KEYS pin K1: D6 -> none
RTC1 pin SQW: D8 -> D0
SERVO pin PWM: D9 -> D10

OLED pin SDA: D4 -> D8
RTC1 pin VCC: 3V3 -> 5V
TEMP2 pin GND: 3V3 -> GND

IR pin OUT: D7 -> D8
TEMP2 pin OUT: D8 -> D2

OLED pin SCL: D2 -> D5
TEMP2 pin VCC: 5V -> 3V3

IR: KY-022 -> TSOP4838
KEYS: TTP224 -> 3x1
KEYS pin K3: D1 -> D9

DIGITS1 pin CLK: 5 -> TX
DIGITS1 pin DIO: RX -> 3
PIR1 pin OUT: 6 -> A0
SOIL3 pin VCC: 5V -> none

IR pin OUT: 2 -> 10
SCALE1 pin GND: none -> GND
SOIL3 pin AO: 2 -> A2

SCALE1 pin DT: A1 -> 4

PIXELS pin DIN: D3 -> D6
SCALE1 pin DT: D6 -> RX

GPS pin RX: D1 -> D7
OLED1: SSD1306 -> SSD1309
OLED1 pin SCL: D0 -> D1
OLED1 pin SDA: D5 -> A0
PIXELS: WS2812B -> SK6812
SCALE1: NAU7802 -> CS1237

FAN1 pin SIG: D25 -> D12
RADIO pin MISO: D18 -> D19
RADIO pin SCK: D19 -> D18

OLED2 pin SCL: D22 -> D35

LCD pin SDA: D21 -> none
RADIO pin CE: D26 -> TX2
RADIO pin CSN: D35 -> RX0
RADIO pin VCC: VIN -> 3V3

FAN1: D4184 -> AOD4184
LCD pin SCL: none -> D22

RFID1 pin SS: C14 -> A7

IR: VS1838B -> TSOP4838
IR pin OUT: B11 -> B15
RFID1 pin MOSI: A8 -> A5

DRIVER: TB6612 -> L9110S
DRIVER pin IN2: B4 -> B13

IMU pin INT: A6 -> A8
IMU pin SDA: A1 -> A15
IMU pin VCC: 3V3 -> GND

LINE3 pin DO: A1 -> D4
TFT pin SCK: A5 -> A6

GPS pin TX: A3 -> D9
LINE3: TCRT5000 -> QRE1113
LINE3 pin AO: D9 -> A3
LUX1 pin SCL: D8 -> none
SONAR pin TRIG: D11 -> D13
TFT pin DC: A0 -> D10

WORK REQUIRED: Looking at the material above, count the lines that carry the word "DRIVER" and answer with the count alone.

THE ANSWER: 2